Brief: Extract each line of the entries below that contains the string "kern".

Exercise material:
— START —
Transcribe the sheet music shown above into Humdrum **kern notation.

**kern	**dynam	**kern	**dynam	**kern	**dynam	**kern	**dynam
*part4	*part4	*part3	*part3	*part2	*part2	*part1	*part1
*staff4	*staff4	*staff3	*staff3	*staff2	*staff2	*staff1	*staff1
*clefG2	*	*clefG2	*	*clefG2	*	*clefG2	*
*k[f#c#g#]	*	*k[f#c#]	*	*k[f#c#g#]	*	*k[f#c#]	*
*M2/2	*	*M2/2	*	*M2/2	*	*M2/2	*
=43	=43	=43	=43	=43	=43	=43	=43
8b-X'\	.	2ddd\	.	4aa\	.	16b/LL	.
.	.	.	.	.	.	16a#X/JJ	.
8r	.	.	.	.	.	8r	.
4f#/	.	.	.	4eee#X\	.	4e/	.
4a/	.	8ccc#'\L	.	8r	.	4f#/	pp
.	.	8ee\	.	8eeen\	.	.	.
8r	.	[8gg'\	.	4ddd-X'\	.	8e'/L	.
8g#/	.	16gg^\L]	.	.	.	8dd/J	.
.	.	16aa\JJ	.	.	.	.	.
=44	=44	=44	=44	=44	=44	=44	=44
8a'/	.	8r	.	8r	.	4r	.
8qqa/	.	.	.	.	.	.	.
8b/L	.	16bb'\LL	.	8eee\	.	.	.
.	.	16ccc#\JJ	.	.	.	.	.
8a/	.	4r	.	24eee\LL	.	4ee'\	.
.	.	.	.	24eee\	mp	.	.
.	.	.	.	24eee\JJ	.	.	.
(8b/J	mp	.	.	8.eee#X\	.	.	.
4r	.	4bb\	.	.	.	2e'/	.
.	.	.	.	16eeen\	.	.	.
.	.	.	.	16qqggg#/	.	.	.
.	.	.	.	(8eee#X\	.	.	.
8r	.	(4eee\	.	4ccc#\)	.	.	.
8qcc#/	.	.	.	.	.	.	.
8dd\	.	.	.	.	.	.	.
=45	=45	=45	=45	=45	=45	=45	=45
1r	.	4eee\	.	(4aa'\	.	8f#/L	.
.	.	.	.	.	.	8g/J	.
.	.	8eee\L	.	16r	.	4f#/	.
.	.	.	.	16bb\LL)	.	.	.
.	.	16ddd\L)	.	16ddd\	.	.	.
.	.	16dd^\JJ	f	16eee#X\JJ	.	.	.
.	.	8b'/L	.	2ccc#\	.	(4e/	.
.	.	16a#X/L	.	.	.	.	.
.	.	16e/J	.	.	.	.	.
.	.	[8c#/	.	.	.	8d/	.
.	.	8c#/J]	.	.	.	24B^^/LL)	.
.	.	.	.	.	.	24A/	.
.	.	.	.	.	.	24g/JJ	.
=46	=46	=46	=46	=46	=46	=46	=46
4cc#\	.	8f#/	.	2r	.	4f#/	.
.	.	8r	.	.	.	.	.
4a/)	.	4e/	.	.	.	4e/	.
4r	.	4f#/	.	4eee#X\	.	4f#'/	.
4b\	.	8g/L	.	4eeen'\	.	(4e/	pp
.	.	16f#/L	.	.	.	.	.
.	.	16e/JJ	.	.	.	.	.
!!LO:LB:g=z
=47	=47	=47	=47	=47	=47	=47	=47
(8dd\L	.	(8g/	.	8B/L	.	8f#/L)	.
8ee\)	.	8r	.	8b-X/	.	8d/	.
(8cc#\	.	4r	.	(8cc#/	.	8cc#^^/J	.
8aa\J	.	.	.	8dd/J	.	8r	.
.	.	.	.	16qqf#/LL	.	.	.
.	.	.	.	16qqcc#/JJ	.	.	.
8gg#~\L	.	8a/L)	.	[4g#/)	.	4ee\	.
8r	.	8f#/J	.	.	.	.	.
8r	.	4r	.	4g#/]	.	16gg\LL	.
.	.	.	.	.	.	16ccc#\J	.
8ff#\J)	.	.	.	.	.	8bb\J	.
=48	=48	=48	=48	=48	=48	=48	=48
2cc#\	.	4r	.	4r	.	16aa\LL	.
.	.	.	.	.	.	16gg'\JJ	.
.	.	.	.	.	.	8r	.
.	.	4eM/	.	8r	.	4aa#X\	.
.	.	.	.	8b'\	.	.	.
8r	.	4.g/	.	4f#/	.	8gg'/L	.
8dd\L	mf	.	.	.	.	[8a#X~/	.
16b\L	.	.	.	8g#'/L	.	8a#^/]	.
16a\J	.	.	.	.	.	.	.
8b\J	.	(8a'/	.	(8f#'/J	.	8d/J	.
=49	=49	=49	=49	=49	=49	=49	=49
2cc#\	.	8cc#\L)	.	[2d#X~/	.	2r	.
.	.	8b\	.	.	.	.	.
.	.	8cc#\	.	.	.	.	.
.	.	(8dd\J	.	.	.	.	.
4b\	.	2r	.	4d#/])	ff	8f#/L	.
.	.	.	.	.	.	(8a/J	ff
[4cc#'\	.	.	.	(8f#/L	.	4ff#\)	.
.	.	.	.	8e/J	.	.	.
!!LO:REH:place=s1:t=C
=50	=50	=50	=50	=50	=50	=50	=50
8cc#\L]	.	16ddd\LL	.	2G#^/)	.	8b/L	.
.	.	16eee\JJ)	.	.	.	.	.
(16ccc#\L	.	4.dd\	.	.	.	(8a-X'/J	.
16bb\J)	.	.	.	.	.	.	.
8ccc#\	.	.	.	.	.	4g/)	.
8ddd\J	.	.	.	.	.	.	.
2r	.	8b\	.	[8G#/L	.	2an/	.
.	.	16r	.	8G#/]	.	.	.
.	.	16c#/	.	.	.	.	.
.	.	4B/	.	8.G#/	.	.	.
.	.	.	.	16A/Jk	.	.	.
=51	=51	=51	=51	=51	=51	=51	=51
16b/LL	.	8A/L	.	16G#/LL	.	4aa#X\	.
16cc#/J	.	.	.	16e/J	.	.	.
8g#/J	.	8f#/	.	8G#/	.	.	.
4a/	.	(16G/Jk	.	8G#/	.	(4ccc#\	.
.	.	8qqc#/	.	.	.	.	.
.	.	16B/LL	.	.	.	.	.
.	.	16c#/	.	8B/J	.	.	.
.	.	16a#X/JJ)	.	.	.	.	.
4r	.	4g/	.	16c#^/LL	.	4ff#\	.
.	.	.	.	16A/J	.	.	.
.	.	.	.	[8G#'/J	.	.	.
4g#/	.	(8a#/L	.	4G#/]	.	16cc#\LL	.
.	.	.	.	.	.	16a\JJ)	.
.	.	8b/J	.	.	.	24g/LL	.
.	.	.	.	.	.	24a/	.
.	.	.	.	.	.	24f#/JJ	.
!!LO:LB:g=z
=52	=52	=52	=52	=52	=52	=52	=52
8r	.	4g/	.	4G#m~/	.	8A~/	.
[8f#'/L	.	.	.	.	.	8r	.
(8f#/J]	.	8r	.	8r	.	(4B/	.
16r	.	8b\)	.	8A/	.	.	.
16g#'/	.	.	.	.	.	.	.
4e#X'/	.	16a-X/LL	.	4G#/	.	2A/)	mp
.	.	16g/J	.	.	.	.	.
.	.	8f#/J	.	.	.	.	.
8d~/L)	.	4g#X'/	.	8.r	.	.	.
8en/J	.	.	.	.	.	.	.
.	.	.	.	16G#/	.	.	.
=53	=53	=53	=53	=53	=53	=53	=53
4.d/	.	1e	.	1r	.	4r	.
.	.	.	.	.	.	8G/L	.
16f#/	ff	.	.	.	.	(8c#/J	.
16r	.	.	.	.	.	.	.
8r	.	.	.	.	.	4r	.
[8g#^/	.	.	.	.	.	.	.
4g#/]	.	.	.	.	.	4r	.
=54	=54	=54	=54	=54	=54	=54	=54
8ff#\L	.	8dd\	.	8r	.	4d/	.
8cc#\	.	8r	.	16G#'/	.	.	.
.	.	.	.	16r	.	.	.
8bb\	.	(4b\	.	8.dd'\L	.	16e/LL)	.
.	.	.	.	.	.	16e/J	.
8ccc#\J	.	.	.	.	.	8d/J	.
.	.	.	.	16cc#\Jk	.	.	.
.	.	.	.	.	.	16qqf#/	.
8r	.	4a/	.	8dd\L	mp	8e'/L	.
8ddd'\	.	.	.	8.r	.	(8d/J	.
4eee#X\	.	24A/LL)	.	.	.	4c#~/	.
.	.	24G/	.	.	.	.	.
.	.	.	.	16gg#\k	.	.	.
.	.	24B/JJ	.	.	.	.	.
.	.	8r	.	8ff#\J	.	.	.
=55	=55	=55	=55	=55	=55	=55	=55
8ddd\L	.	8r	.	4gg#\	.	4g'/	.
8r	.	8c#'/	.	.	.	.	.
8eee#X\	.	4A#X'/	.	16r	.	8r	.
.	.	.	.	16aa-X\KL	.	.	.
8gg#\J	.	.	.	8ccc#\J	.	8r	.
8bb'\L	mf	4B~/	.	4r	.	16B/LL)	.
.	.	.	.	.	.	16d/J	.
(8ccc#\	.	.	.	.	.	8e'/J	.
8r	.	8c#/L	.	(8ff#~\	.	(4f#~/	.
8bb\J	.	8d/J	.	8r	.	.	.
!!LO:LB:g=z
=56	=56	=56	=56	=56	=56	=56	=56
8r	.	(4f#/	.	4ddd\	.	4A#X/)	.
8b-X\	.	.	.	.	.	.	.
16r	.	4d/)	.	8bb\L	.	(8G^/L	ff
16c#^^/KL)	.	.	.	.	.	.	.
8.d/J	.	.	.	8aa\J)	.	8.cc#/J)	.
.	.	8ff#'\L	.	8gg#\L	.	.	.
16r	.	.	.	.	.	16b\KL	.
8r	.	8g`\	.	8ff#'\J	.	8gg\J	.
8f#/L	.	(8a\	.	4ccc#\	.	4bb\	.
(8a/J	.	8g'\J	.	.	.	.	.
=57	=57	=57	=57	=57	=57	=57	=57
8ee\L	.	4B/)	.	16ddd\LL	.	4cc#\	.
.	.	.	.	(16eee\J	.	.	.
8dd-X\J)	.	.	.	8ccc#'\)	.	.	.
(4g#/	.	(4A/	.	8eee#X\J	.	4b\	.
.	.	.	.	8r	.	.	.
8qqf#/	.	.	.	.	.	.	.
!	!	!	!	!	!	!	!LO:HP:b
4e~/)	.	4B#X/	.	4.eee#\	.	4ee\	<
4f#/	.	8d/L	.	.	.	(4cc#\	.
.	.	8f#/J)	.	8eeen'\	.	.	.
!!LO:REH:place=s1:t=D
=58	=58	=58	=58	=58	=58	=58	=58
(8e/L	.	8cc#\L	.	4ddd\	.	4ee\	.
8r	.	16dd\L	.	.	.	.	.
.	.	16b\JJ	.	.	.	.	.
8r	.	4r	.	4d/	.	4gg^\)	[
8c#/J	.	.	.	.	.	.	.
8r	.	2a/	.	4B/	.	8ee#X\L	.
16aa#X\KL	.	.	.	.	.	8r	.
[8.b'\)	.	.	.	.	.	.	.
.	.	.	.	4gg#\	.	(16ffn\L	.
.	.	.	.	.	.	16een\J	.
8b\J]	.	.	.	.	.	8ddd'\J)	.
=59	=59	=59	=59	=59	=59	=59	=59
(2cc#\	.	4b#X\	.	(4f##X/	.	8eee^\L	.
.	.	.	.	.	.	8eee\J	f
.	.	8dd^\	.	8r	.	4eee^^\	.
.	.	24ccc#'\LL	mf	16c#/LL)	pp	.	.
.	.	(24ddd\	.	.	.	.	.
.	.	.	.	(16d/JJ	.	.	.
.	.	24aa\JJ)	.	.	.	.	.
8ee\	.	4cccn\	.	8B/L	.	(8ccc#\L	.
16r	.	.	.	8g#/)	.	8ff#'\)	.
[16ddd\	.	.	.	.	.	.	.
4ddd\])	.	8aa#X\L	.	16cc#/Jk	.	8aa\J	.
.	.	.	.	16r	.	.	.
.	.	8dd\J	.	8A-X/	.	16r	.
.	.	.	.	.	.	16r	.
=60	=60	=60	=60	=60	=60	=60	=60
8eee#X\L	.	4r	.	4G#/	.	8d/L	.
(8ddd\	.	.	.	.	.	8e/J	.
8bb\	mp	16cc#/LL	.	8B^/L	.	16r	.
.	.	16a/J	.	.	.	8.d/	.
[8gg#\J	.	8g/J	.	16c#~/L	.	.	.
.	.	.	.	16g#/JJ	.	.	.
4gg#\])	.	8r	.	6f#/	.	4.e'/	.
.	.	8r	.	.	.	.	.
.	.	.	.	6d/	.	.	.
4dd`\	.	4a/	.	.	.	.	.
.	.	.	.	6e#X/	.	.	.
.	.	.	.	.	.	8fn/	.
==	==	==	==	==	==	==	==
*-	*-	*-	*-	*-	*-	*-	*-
— END —
Solved exercise:
Transcribe the sheet music shown above into Humdrum **kern notation.
**kern	**dynam	**kern	**dynam	**kern	**dynam	**kern	**dynam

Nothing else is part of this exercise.